Activity: Going line by line through the records below, write out everything starting with the line containing "(169, 141) = (211, 119): grey" and going on through the line containing "camera: 75 degrees left, 15 degrees up", exactly and inclusively. Pictures do not go in.

Supplied data:

....................

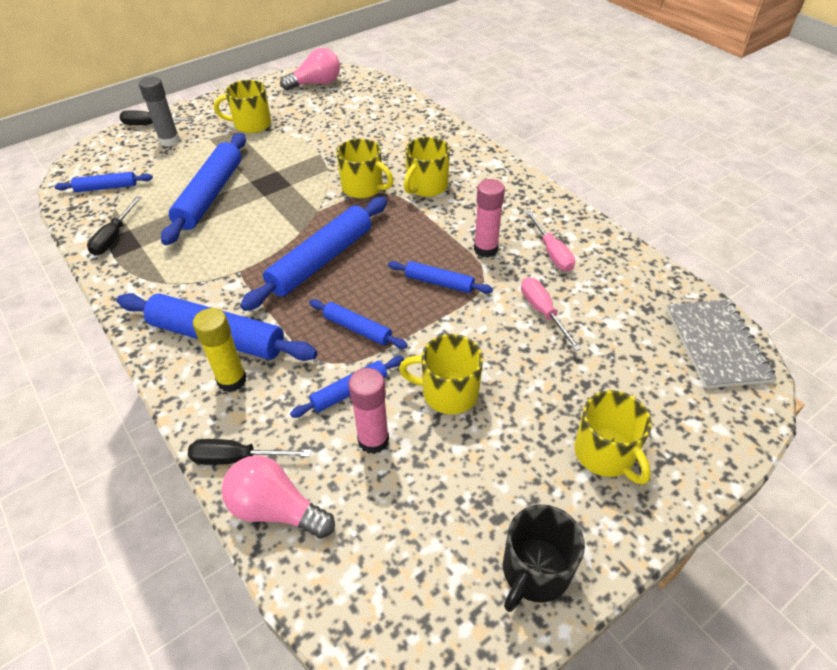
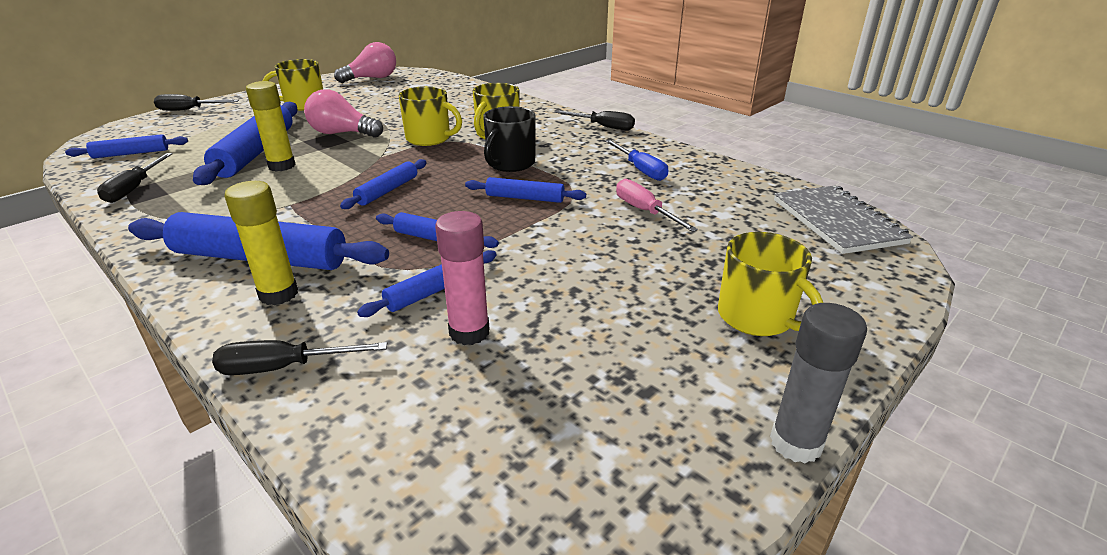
camera: 10 degrees left, 15 degrees down
(169, 141) = (211, 119): grey glue stick -> grey glue stick (795, 443)
(232, 217) = (282, 166): none -> yellow glue stick
(276, 509) = (341, 415): pink light bulb -> pink light bulb (342, 133)
(321, 260) = (387, 191): blue rolling pin -> blue rolling pin, size x0.53
(448, 392) = (555, 282): yellow mug -> none
(485, 249) = (570, 172): pink glue stick -> none
(530, 183) = (603, 127): none -> black screwdriver
(535, 571) = (712, 440): black mug -> black mug (510, 163)
(552, 253) = (640, 170): pink screwdriver -> blue screwdriver

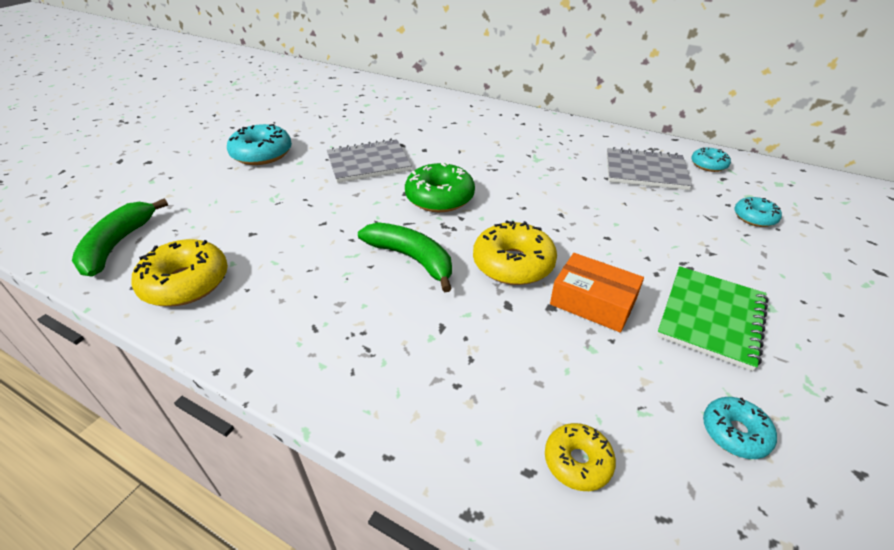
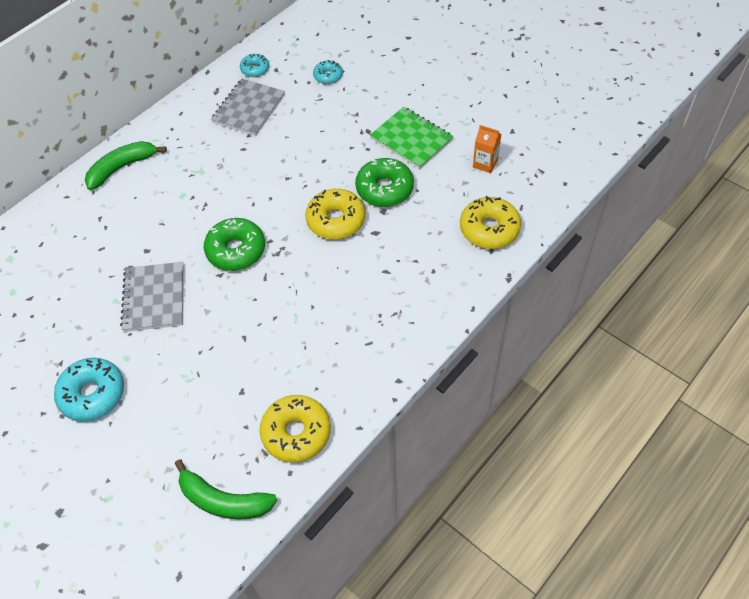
camera: 75 degrees left, 15 degrees up
(412, 259) = (312, 279): green banana -> green banana (122, 168)
(577, 461) = (489, 229): yellow donut -> yellow donut, size x1.76
(592, 302) = (384, 189): orange box -> green donut
(734, 433) = (485, 163): turquoise donut -> orange carton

....................

Task response:
(169, 141) = (211, 119): grey glue stick -> grey glue stick (795, 443)
(232, 217) = (282, 166): none -> yellow glue stick
(276, 509) = (341, 415): pink light bulb -> pink light bulb (342, 133)
(321, 260) = (387, 191): blue rolling pin -> blue rolling pin, size x0.53
(448, 392) = (555, 282): yellow mug -> none
(485, 249) = (570, 172): pink glue stick -> none
(530, 183) = (603, 127): none -> black screwdriver
(535, 571) = (712, 440): black mug -> black mug (510, 163)
(552, 253) = (640, 170): pink screwdriver -> blue screwdriver

camera: 75 degrees left, 15 degrees up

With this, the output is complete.